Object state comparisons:
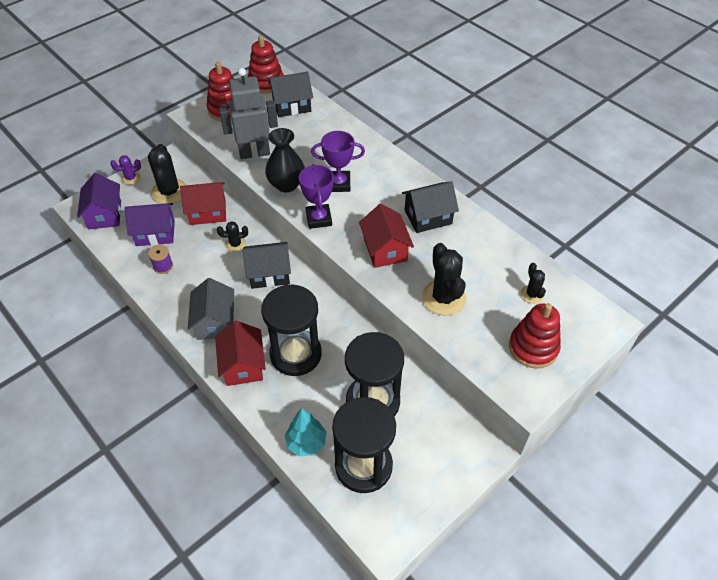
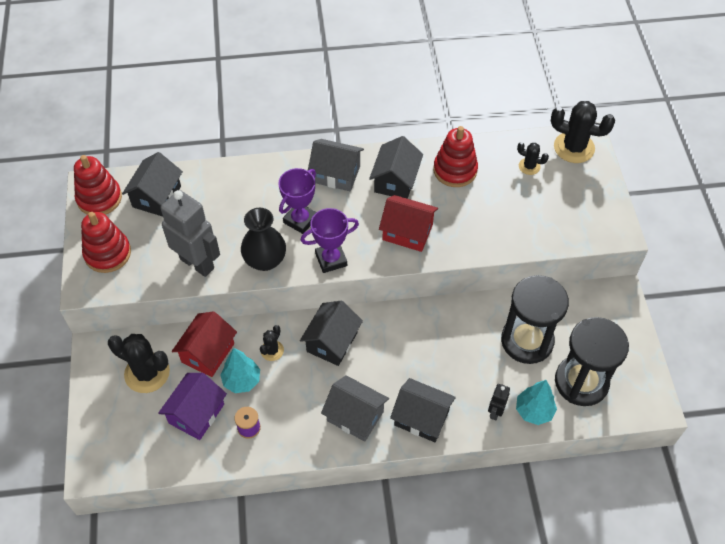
camera: 55 degrees left, 5 degrees up
(105, 215) = (127, 450): purple house -> none
(131, 178) = (92, 400): purple cactus -> none
(198, 242) = (242, 380): none -> turquoise tree
(243, 365) = (421, 418): red house -> black house
(254, 153) = (197, 263): grey robot -> grey robot turned 105 degrees clockwise
(285, 414) = (495, 412): none -> black robot
(296, 354) = (439, 370): black hourglass -> none
(319, 219) = (331, 259): purple trophy -> purple trophy turned 45 degrees counterclockwise
(400, 181) = (336, 174): none -> grey house
(443, 298) = (490, 224): black cactus -> black cactus (574, 147)
(533, 347) = (578, 199): red stacking toy -> red stacking toy (455, 170)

Work instruction:
Which lines above include the word "purple"? Show each one.

Response to this exercise:
(105, 215) = (127, 450): purple house -> none
(131, 178) = (92, 400): purple cactus -> none
(319, 219) = (331, 259): purple trophy -> purple trophy turned 45 degrees counterclockwise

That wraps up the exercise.